*Your task*
Tally up the lines in the material where the word "yellow" appears, then give the total and nothing else.

*Record set*
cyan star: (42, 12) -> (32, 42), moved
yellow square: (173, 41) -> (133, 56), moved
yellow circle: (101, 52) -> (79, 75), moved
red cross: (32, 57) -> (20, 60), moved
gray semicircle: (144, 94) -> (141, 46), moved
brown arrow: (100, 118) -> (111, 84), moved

*Response area*
2